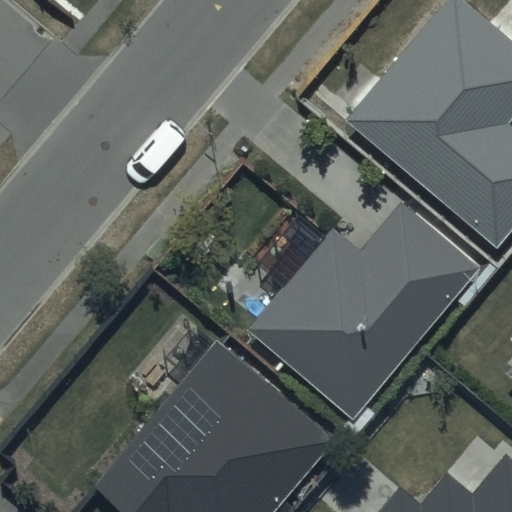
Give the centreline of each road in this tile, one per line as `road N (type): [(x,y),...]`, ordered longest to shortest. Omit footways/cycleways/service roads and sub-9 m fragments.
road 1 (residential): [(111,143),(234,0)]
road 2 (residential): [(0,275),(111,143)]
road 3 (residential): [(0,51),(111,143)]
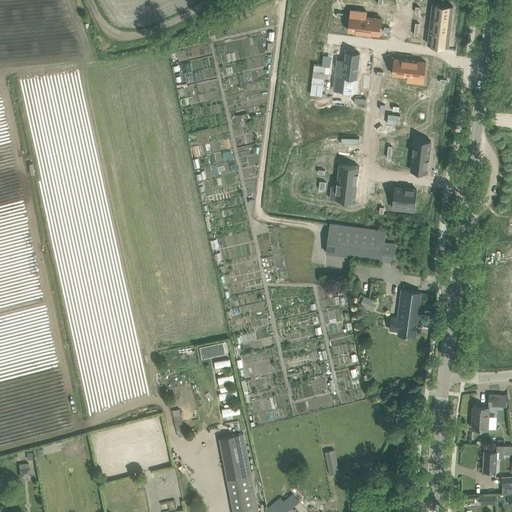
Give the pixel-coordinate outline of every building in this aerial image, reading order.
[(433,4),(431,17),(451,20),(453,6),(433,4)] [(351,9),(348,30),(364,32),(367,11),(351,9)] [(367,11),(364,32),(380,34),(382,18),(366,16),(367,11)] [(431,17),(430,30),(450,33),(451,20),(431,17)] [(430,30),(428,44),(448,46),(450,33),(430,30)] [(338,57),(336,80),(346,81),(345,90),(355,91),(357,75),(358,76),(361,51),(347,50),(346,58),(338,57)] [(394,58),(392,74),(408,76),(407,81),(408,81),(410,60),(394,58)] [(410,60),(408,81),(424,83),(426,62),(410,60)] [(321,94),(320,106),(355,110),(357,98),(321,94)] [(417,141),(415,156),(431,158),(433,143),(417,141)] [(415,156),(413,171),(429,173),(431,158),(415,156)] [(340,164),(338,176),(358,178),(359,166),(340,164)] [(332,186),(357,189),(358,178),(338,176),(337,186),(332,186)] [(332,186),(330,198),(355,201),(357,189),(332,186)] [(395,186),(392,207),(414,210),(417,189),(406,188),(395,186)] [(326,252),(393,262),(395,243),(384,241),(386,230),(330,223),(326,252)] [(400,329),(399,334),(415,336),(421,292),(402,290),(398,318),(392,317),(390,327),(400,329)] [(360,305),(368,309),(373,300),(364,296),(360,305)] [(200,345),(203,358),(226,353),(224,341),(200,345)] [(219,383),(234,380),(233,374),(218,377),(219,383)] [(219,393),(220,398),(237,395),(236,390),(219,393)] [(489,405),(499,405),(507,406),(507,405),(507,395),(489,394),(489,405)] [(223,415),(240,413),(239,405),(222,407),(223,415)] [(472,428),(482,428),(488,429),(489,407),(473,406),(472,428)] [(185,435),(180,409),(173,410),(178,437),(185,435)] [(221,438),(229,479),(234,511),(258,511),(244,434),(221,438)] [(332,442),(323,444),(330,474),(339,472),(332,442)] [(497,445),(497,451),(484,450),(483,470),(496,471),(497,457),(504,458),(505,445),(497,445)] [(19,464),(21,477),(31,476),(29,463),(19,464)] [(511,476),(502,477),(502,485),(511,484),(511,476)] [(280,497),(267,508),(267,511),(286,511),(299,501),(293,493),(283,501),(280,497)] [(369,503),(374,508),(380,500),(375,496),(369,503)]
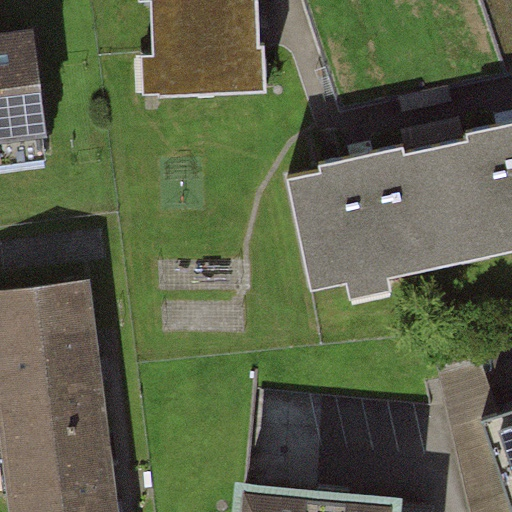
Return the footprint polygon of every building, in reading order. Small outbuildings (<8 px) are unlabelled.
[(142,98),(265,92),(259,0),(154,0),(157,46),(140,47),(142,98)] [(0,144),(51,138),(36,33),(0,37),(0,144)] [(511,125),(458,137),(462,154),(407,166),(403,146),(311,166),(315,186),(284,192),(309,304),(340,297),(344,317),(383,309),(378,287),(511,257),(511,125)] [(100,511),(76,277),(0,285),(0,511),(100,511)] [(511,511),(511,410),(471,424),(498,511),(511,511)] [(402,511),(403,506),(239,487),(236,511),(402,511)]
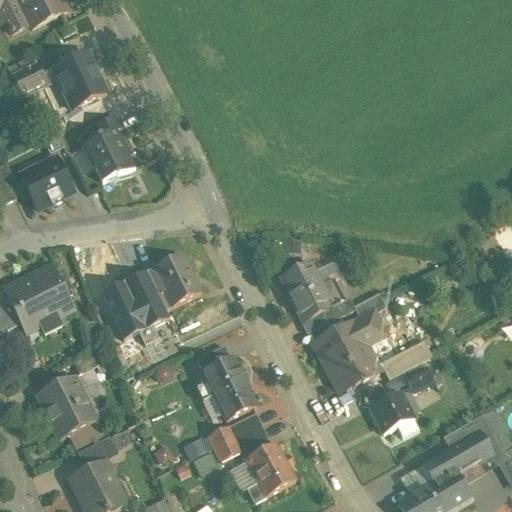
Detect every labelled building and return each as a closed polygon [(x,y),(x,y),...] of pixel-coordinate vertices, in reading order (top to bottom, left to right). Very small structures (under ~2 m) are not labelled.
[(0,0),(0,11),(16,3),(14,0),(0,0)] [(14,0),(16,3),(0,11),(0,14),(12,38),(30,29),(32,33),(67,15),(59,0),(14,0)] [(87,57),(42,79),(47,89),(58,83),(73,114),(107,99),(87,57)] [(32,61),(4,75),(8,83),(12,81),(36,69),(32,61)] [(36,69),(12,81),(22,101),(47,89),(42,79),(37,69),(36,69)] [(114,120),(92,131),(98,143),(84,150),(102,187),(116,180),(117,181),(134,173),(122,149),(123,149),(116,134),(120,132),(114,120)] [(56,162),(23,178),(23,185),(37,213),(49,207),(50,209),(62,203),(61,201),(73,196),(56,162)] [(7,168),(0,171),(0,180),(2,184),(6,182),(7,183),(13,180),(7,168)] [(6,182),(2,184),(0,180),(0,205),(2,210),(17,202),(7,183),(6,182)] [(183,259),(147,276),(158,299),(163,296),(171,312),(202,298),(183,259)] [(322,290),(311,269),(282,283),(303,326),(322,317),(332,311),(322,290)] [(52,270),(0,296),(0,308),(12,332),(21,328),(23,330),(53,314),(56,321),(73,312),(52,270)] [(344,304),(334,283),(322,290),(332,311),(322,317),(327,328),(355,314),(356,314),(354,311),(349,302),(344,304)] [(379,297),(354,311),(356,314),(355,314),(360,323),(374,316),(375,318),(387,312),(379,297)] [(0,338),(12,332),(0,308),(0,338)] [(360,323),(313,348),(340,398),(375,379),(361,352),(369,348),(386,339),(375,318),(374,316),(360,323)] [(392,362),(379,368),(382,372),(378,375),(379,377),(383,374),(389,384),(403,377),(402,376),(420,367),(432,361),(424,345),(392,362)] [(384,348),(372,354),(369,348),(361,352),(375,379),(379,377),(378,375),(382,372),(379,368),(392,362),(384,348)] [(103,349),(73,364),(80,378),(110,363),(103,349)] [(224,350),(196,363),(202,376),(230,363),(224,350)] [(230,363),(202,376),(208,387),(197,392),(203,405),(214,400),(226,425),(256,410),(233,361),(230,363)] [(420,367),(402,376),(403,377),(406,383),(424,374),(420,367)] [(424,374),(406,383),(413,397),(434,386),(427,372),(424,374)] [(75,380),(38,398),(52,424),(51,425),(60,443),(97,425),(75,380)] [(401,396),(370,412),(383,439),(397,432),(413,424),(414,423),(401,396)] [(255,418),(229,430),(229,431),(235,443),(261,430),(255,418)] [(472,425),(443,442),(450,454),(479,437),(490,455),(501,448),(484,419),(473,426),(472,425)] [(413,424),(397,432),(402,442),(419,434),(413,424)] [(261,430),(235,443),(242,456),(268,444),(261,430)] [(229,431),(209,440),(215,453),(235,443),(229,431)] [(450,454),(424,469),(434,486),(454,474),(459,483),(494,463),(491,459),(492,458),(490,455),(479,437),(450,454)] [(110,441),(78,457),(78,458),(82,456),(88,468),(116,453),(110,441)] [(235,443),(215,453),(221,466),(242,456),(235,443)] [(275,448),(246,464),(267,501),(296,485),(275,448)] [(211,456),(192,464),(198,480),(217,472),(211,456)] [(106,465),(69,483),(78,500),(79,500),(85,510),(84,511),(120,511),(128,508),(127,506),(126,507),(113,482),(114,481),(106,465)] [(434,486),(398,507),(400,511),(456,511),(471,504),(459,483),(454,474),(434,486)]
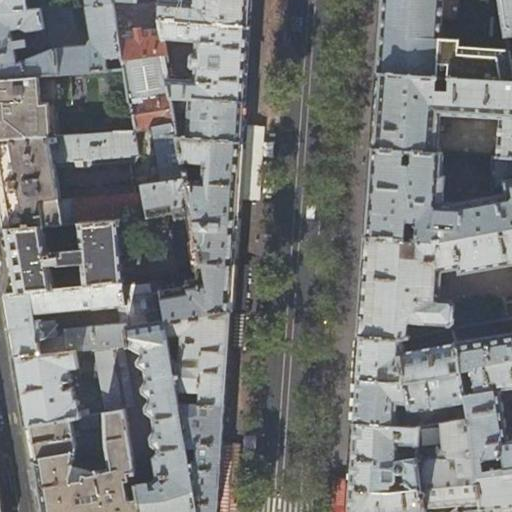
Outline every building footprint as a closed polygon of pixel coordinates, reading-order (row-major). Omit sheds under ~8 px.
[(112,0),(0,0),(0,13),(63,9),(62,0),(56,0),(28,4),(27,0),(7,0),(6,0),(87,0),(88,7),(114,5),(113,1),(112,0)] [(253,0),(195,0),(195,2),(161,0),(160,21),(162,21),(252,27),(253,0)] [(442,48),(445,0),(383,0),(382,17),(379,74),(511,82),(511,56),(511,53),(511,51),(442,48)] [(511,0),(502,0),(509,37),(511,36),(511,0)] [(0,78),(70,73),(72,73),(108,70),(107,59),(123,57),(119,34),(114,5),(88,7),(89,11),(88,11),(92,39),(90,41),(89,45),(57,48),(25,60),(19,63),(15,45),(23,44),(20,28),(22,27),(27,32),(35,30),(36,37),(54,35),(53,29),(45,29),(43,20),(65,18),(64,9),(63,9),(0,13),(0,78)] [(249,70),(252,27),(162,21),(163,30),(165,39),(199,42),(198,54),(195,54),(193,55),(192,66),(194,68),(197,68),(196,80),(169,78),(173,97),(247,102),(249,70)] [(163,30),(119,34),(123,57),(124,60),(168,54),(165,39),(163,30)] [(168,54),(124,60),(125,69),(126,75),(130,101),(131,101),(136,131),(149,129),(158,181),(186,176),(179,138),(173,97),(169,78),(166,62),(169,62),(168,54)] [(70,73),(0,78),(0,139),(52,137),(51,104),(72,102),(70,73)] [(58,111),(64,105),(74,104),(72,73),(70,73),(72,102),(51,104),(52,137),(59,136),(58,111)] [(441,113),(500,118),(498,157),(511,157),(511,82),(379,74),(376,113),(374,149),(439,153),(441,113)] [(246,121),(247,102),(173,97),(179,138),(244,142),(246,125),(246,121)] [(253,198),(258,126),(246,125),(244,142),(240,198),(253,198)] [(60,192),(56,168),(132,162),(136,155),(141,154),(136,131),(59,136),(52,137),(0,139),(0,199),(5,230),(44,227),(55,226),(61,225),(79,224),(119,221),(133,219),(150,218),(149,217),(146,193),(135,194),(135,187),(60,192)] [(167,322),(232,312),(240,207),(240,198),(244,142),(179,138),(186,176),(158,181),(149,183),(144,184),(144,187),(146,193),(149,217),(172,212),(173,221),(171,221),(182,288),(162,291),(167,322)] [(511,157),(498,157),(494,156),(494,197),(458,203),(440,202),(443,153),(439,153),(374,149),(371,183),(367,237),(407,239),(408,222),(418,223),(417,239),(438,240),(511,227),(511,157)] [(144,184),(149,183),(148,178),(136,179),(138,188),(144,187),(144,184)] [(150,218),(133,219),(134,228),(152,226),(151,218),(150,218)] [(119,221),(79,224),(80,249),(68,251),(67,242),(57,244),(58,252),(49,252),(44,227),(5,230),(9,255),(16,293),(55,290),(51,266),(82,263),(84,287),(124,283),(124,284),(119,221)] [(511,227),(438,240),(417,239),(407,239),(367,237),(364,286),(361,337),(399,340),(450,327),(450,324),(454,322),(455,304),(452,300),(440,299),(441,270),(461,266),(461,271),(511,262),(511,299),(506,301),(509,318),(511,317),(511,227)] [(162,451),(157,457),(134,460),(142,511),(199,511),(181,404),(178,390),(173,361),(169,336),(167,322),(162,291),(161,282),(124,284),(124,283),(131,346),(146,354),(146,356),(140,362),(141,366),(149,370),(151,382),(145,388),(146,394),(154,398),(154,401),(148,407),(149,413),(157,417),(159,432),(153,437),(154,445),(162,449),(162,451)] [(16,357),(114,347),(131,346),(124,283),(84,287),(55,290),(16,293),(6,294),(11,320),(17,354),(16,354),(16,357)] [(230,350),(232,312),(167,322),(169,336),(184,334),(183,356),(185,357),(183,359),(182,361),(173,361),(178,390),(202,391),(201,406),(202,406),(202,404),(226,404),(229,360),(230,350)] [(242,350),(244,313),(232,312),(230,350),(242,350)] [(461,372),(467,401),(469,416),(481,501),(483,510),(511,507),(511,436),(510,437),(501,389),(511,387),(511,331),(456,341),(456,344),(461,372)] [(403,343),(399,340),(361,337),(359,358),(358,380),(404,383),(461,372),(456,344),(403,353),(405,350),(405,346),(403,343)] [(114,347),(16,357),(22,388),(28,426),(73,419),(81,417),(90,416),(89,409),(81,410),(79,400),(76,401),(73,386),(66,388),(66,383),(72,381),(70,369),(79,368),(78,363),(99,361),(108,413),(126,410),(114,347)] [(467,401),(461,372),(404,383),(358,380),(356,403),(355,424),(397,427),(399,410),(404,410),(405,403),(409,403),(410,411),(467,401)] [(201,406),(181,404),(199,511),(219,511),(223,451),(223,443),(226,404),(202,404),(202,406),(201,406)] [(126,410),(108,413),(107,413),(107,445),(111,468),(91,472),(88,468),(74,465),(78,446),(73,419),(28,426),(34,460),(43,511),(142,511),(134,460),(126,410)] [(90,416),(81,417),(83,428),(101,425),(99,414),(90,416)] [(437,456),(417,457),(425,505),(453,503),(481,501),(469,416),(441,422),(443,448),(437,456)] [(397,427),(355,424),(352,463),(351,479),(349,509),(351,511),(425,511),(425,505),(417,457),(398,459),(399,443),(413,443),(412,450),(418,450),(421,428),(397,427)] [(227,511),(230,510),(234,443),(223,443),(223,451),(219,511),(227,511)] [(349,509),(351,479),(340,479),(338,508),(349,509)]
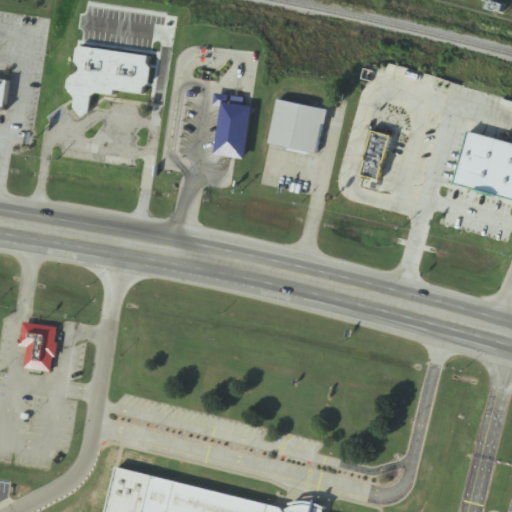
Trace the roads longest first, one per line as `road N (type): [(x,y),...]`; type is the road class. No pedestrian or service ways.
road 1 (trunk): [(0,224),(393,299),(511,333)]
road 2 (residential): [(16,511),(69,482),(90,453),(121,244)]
--- --- ---
→ Written problem:
From the data above, extract each line that contains the string "residential". The match is case-sensitive.

→ Task answer:
road 1 (residential): [(111,143),(234,0)]
road 2 (residential): [(0,275),(111,143)]
road 3 (residential): [(0,51),(111,143)]
road 2 (residential): [(16,511),(69,482),(90,453),(121,244)]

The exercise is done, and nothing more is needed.